§ Provided records
--------------------------------

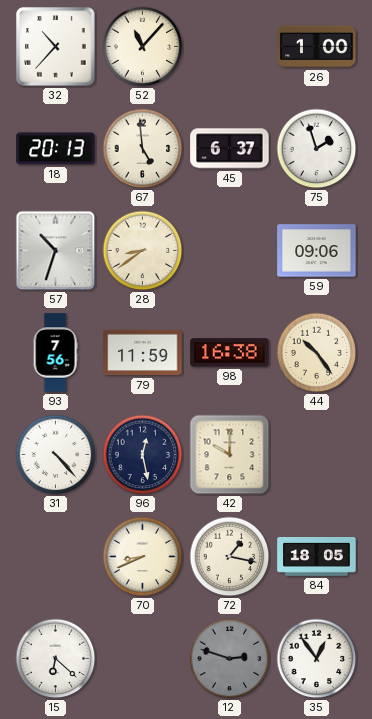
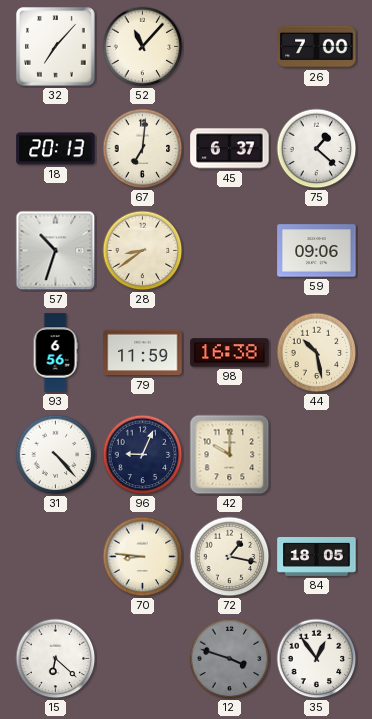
32: 10:37 -> 7:07
26: 1:00 -> 7:00
67: 4:59 -> 7:01
75: 1:57 -> 1:22
93: 7:56 -> 6:56
44: 10:24 -> 10:28
96: 12:28 -> 9:04
70: 8:41 -> 8:46
12: 2:48 -> 3:48
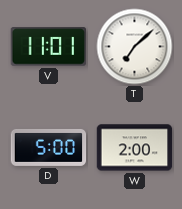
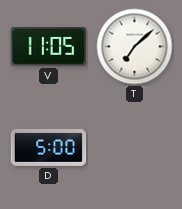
V: 11:01 -> 11:05
W: 2:00 -> none
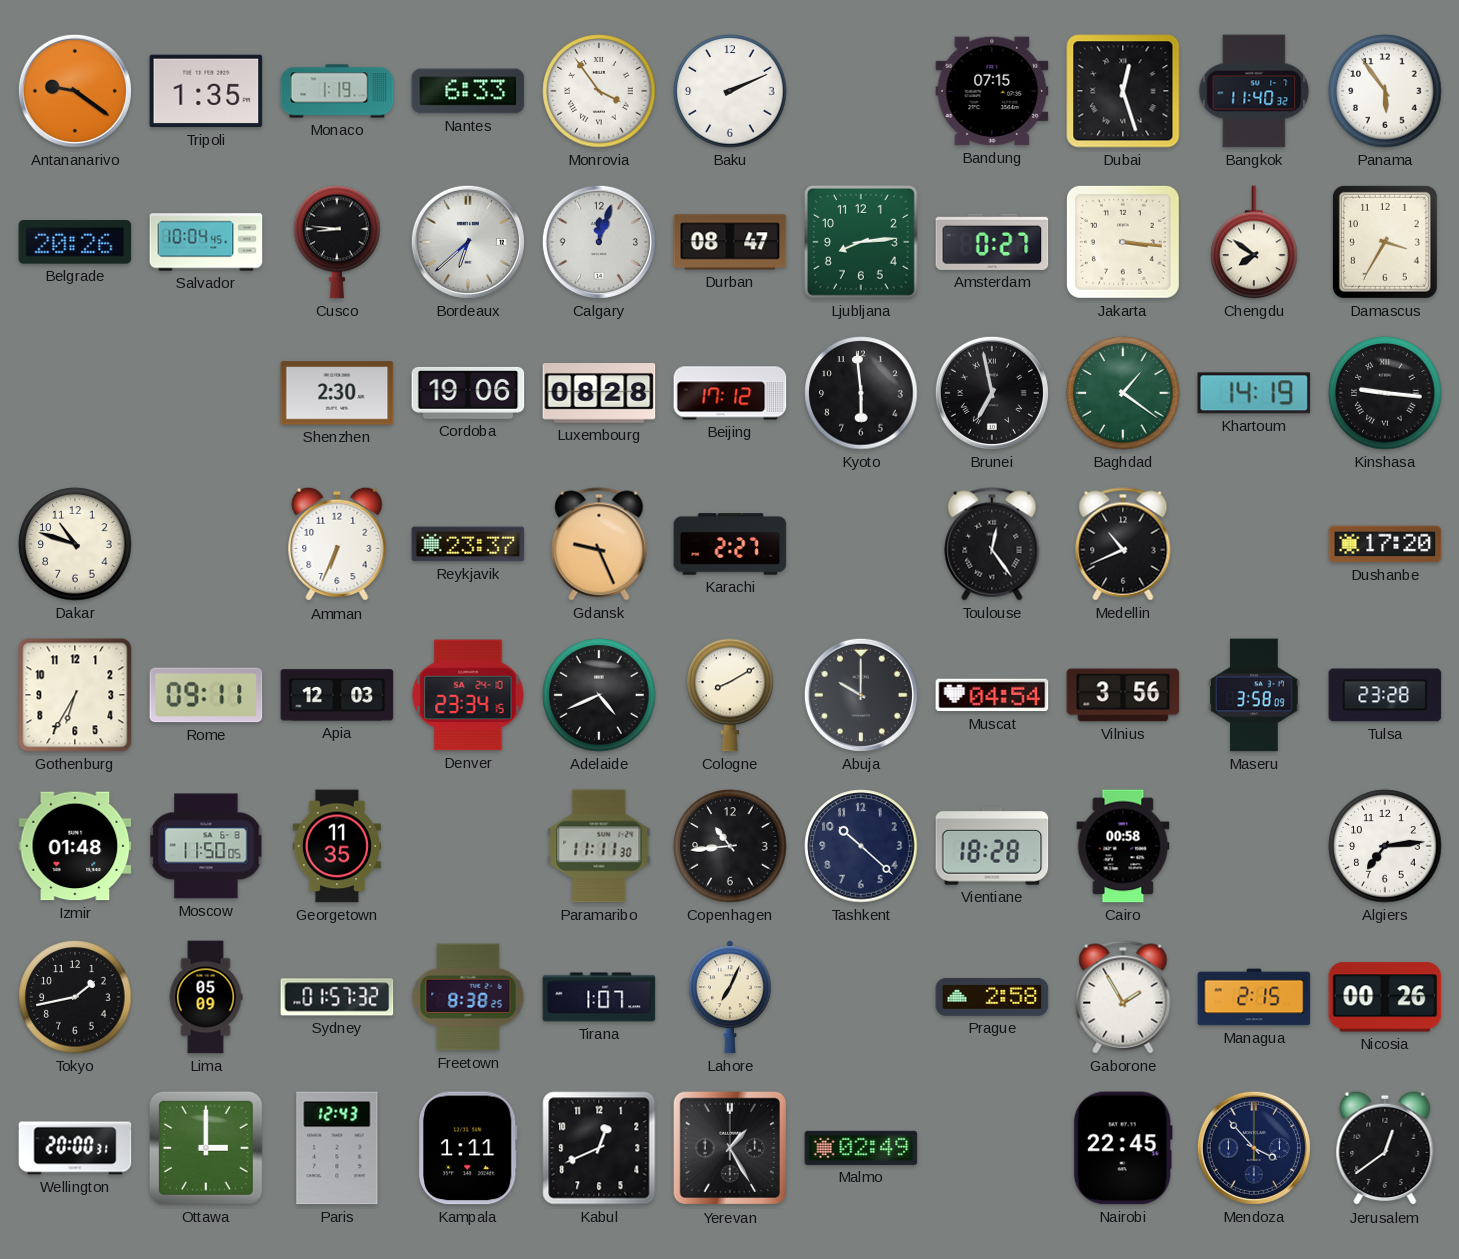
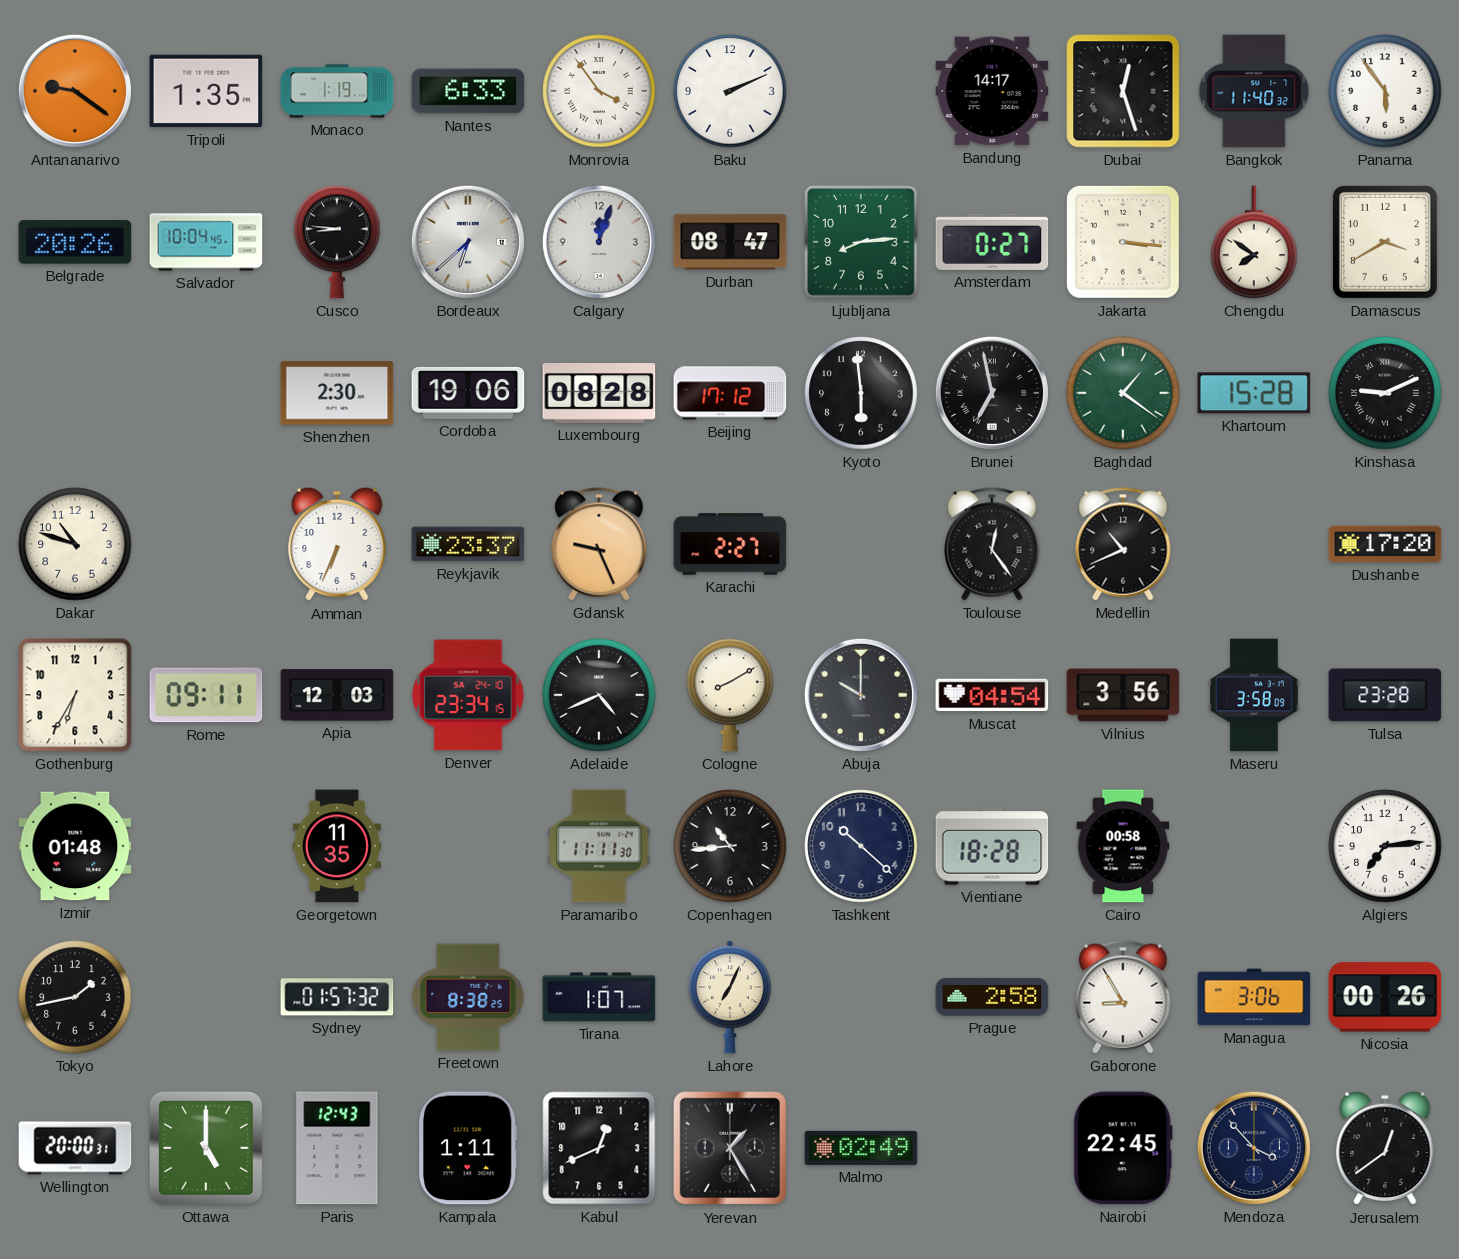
Bandung: 07:15 -> 14:17
Damascus: 3:35 -> 3:40
Khartoum: 14:19 -> 15:28
Kinshasa: 9:16 -> 9:11
Moscow: 11:50 -> none
Lima: 05:09 -> none
Gaborone: 1:55 -> 8:55
Managua: 2:15 -> 3:06
Ottawa: 3:00 -> 5:00
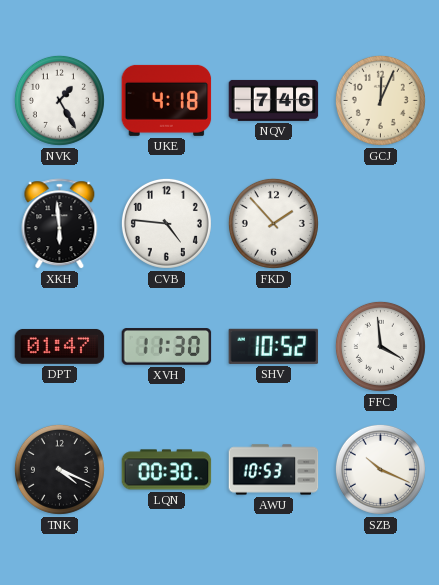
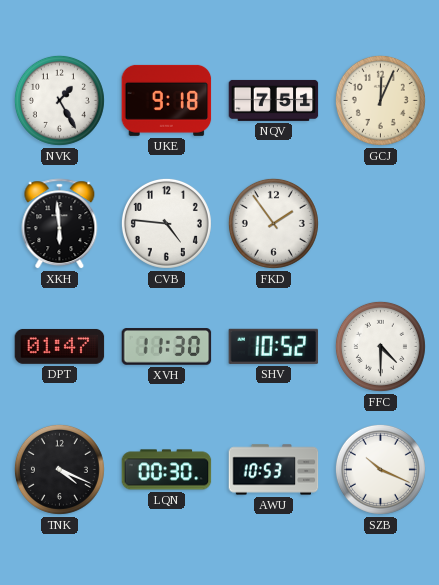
UKE: 4:18 -> 9:18
NQV: 7:46 -> 7:51
FKD: 1:53 -> 1:54
FFC: 3:59 -> 4:30
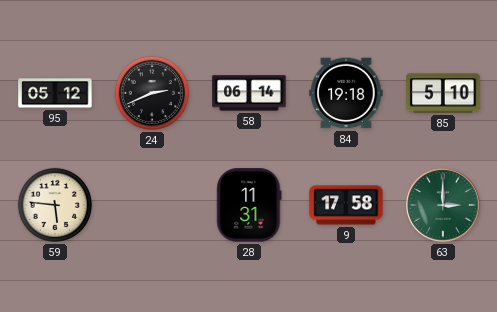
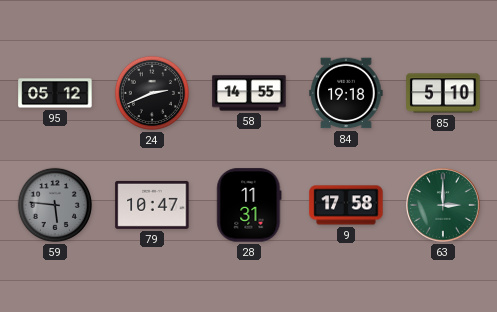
58: 06:14 -> 14:55
59 dial: cream -> grey
79: none -> 10:47
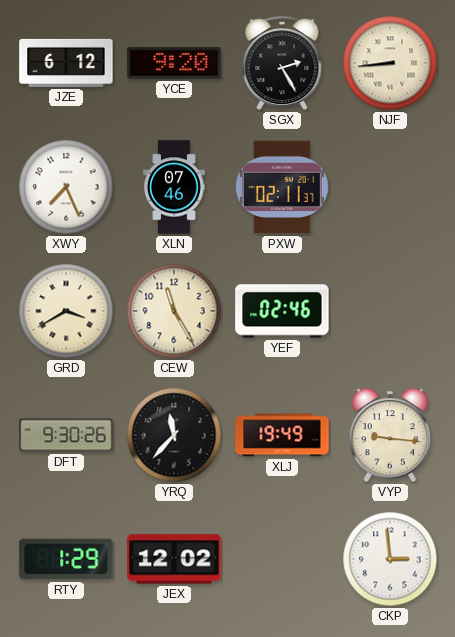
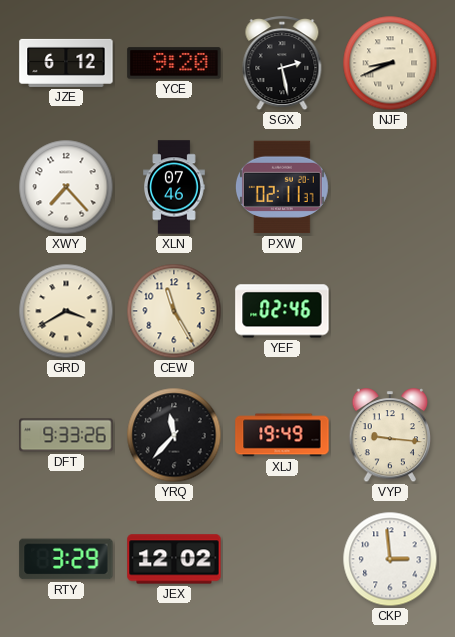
SGX: 2:25 -> 2:28
NJF: 8:44 -> 8:41
XWY: 7:26 -> 7:23
DFT: 9:30 -> 9:33
RTY: 1:29 -> 3:29
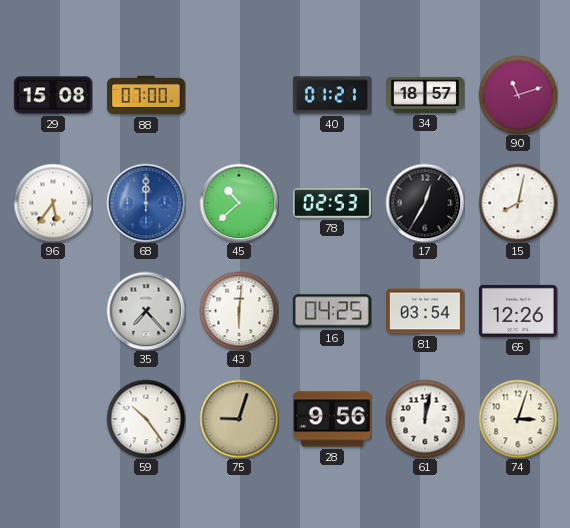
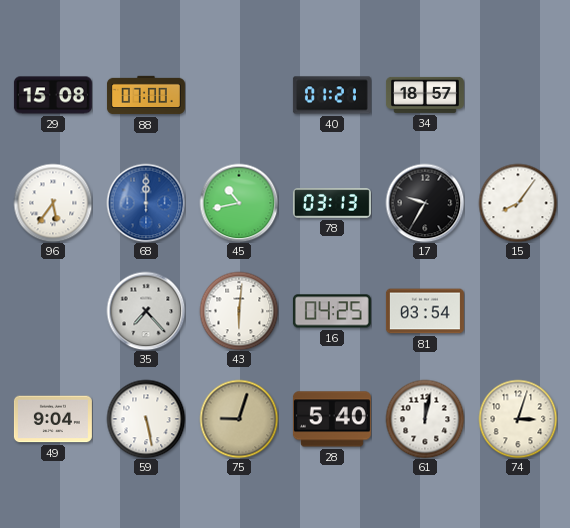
90: 11:12 -> none
45: 10:38 -> 10:43
78: 02:53 -> 03:13
17: 12:35 -> 9:35
15: 8:02 -> 8:06
65: 12:26 -> none
49: none -> 9:04
59: 10:24 -> 5:28
28: 9:56 -> 5:40
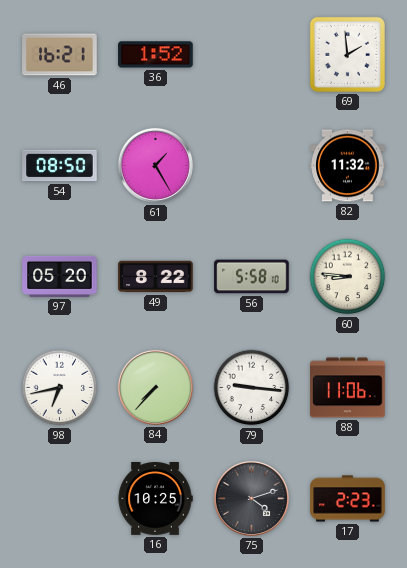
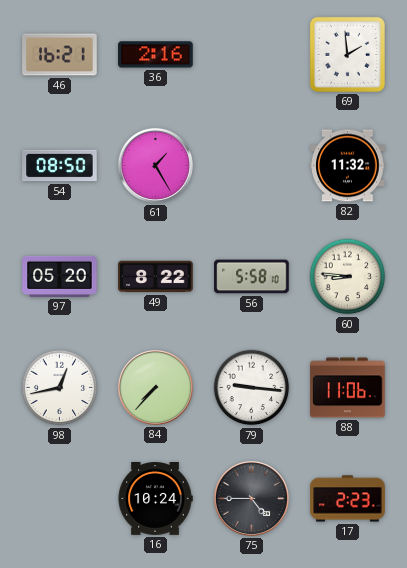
36: 1:52 -> 2:16
98: 6:43 -> 12:43
16: 10:25 -> 10:24
75: 4:12 -> 4:45
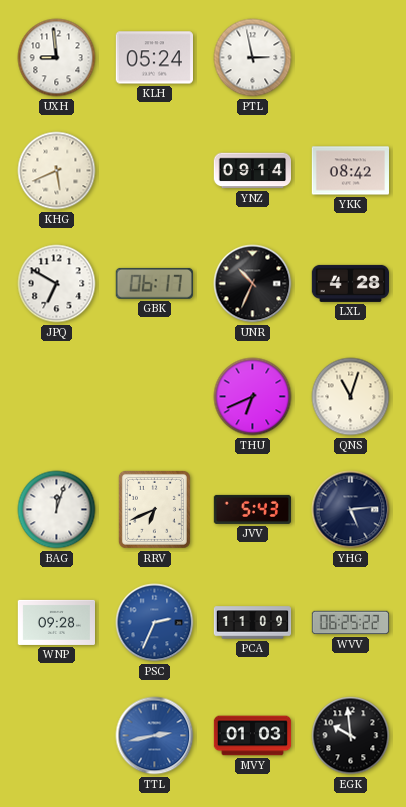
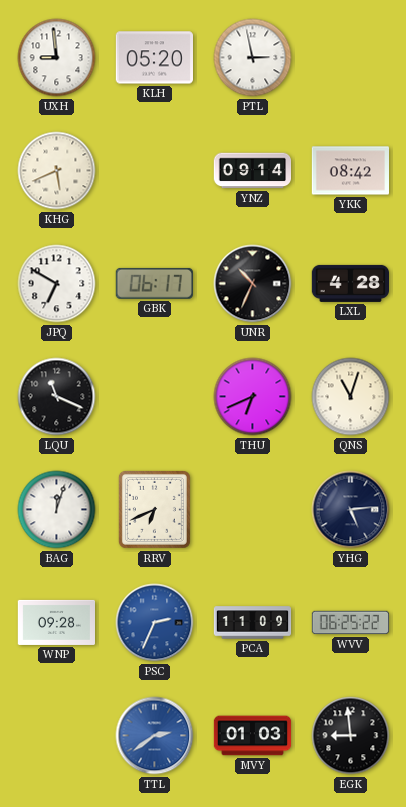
KLH: 05:24 -> 05:20
LQU: none -> 11:19
JVV: 5:43 -> none
TTL: 2:43 -> 2:39
EGK: 9:59 -> 8:59
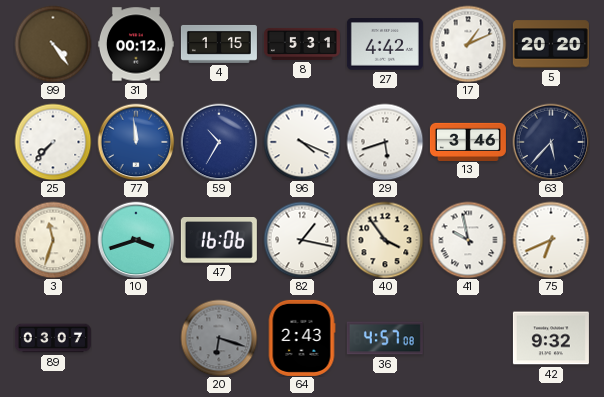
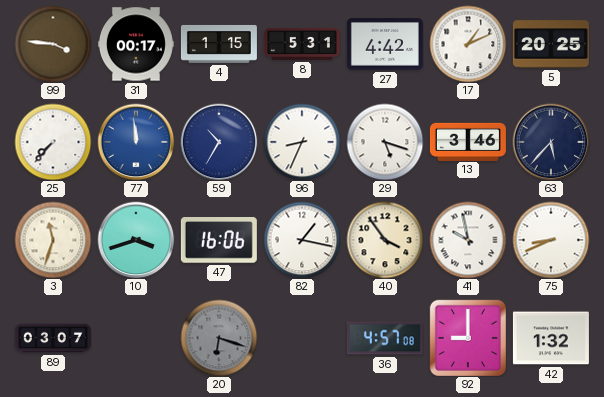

--------------------------------

§ Exercise goal
Please copy out the lines of the items unchanged, from the line containing "V: 11:01 -> 11:05" through the end of the items, including that line, and leave out the pictures.

§ Exercise answer
V: 11:01 -> 11:05
W: 2:00 -> none
Bandung: 07:15 -> 14:17
Damascus: 3:35 -> 3:40
Khartoum: 14:19 -> 15:28
Kinshasa: 9:16 -> 9:11
Moscow: 11:50 -> none
Lima: 05:09 -> none
Gaborone: 1:55 -> 8:55
Managua: 2:15 -> 3:06
Ottawa: 3:00 -> 5:00
UKE: 4:18 -> 9:18
NQV: 7:46 -> 7:51
FKD: 1:53 -> 1:54
FFC: 3:59 -> 4:30
58: 06:14 -> 14:55
59 dial: cream -> grey
79: none -> 10:47
SGX: 2:25 -> 2:28
NJF: 8:44 -> 8:41
XWY: 7:26 -> 7:23
DFT: 9:30 -> 9:33
RTY: 1:29 -> 3:29
90: 11:12 -> none
45: 10:38 -> 10:43
78: 02:53 -> 03:13
17: 12:35 -> 9:35
15: 8:02 -> 8:06
65: 12:26 -> none
49: none -> 9:04
59: 10:24 -> 5:28
28: 9:56 -> 5:40
36: 1:52 -> 2:16
98: 6:43 -> 12:43
16: 10:25 -> 10:24
75: 4:12 -> 4:45
KLH: 05:24 -> 05:20
LQU: none -> 11:19
JVV: 5:43 -> none
TTL: 2:43 -> 2:39
EGK: 9:59 -> 8:59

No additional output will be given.